Reproduce word for word the line holding "white ruler: 3 -> 2" and all lines after it in the data, through the end, leaving out pictures.
------ Records for processing
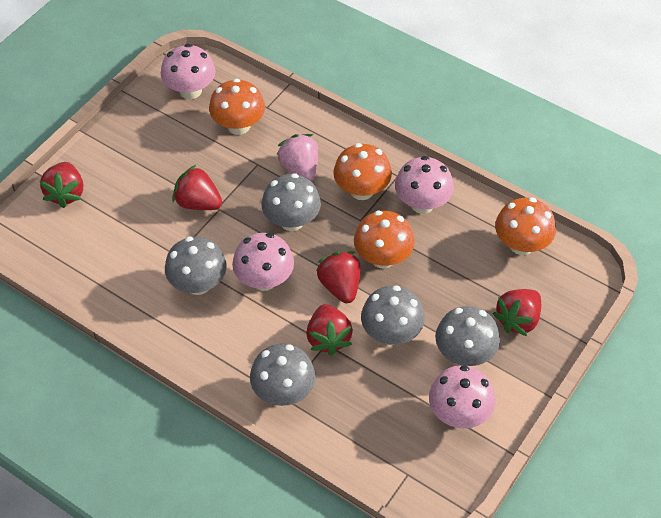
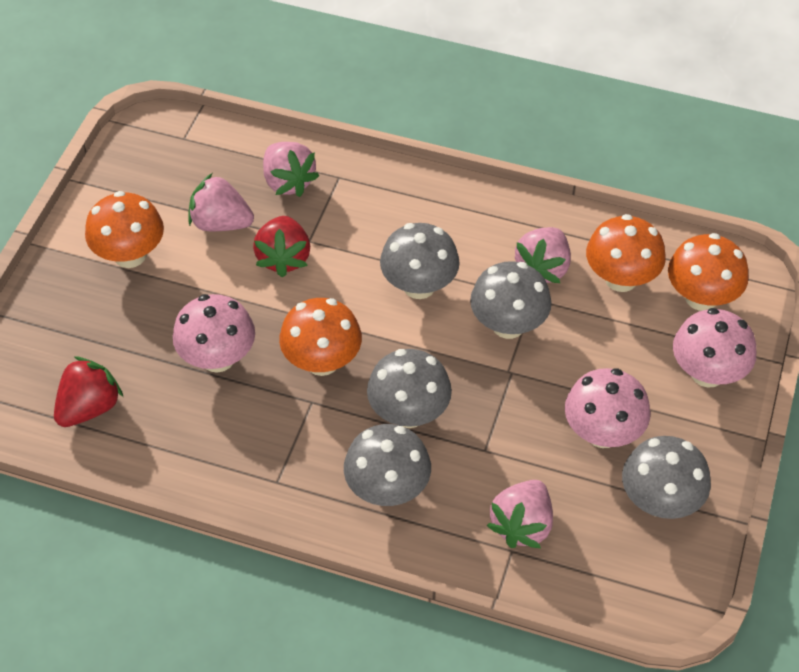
pink mushroom: 4 -> 3
pink strawberry: 1 -> 4
red strawberry: 5 -> 2

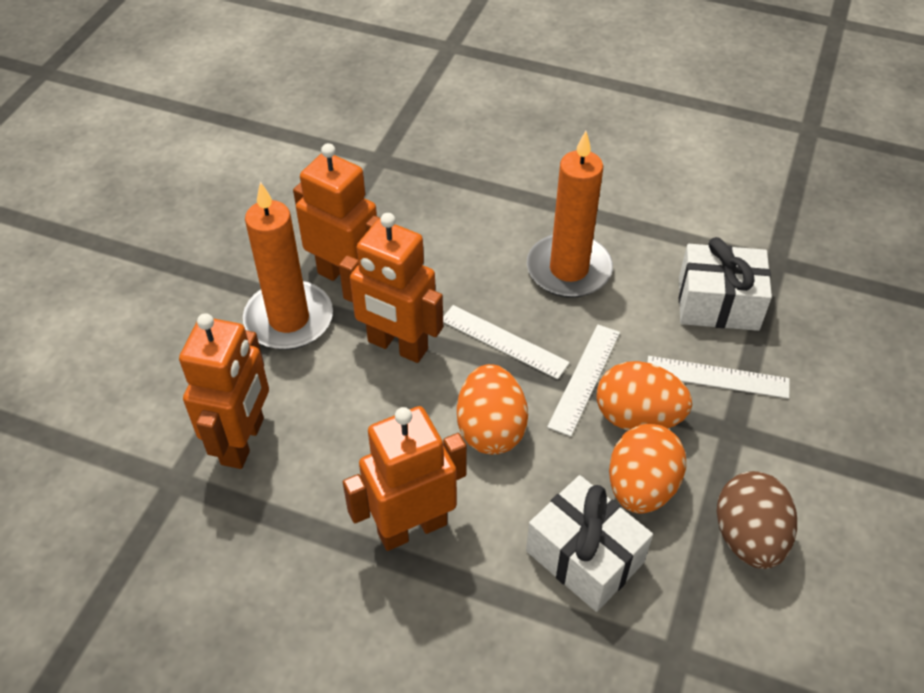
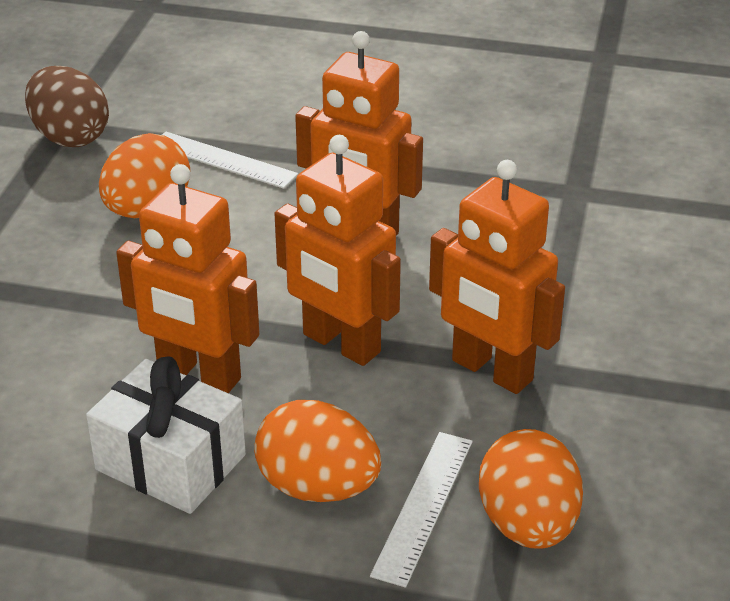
orange candle: 2 -> 0
white gift: 2 -> 1
white ruler: 3 -> 2

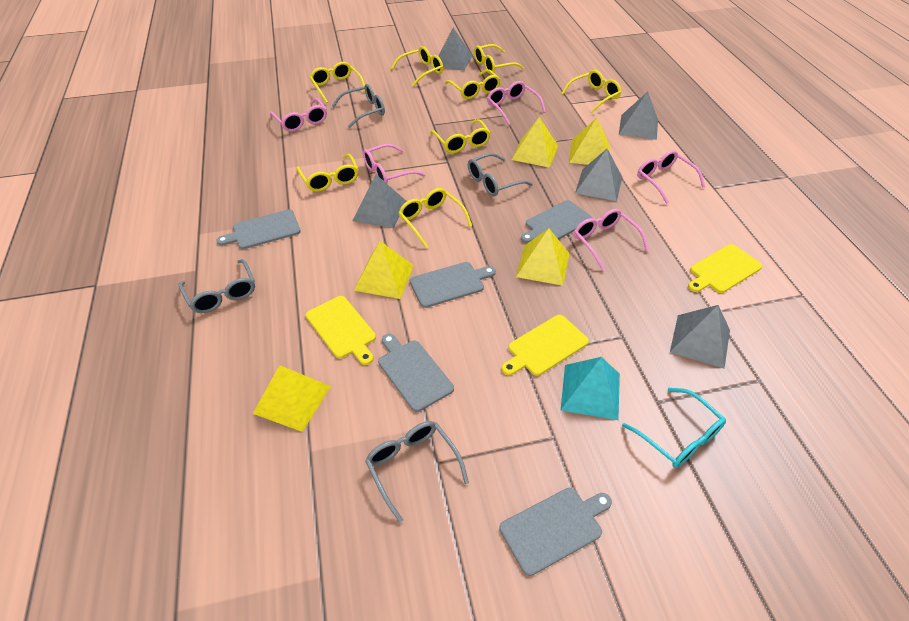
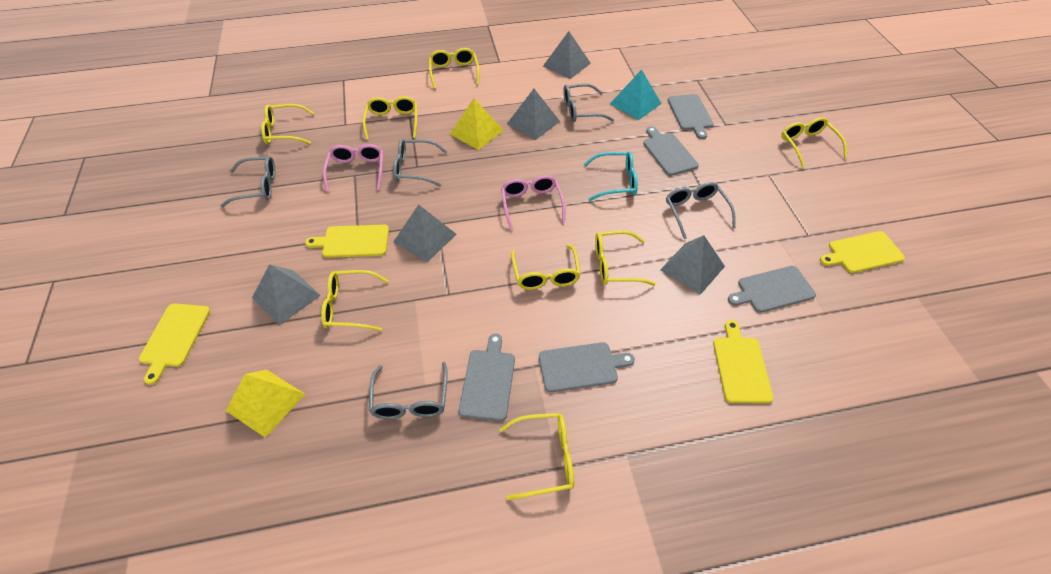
grey glasses: 4 -> 5
pink glasses: 5 -> 2
yellow cutting board: 3 -> 4
yellow pyramid: 5 -> 2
------------
Solution to the problem:
white ruler: 3 -> 2

grey glasses: 4 -> 5
pink glasses: 5 -> 2
yellow cutting board: 3 -> 4
yellow pyramid: 5 -> 2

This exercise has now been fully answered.